-- What you will do --
Every entry is to be transcribed as it stands. Images stay out.

-- Material for this task --
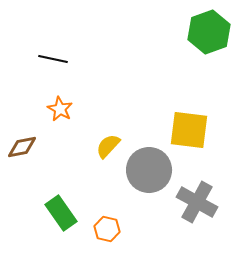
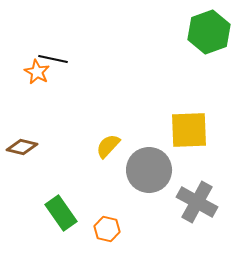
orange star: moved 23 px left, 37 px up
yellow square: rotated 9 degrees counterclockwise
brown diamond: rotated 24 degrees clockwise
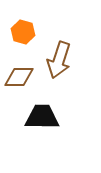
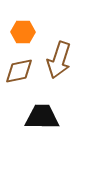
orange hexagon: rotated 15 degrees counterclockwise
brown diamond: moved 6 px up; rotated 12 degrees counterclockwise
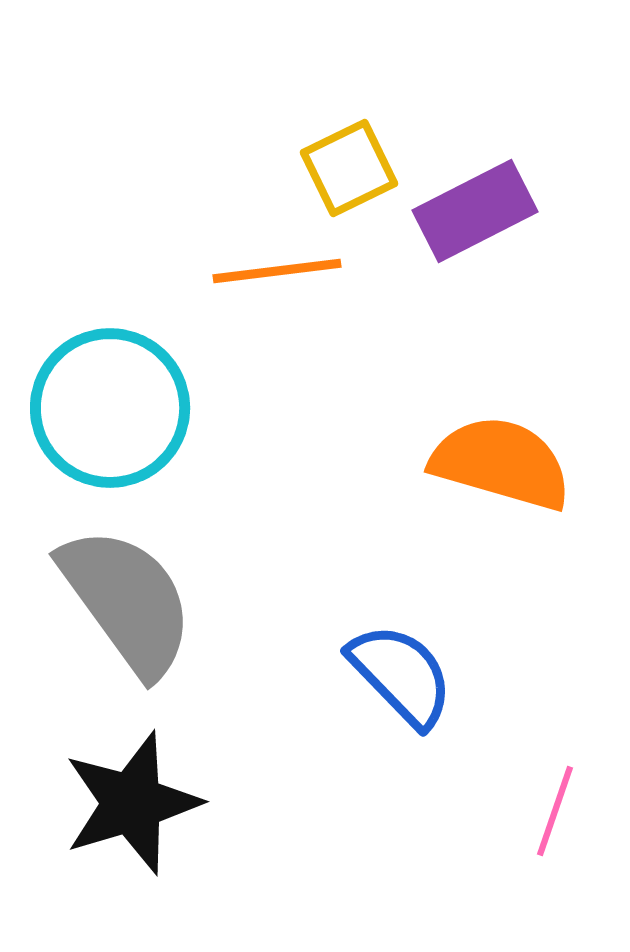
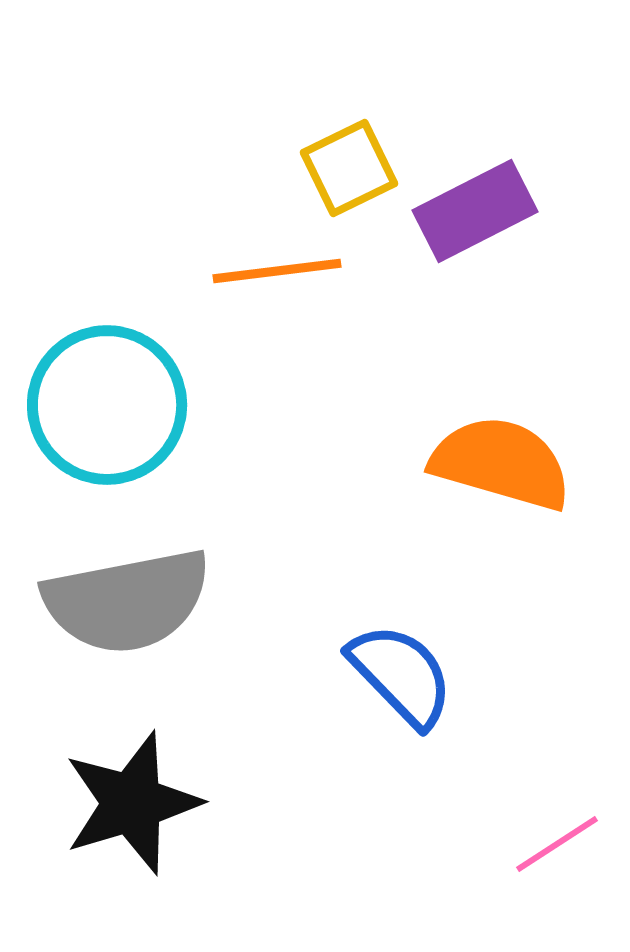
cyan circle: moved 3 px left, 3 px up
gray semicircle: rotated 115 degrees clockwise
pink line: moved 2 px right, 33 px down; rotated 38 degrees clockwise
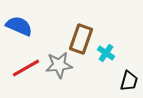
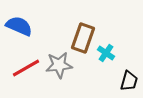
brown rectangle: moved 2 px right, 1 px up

-- Response box --
orange star: moved 23 px left, 37 px up
yellow square: rotated 9 degrees counterclockwise
brown diamond: rotated 24 degrees clockwise
orange hexagon: rotated 15 degrees counterclockwise
brown diamond: moved 6 px up; rotated 12 degrees counterclockwise
cyan circle: moved 3 px left, 3 px up
gray semicircle: rotated 115 degrees clockwise
pink line: moved 2 px right, 33 px down; rotated 38 degrees clockwise
brown rectangle: moved 2 px right, 1 px up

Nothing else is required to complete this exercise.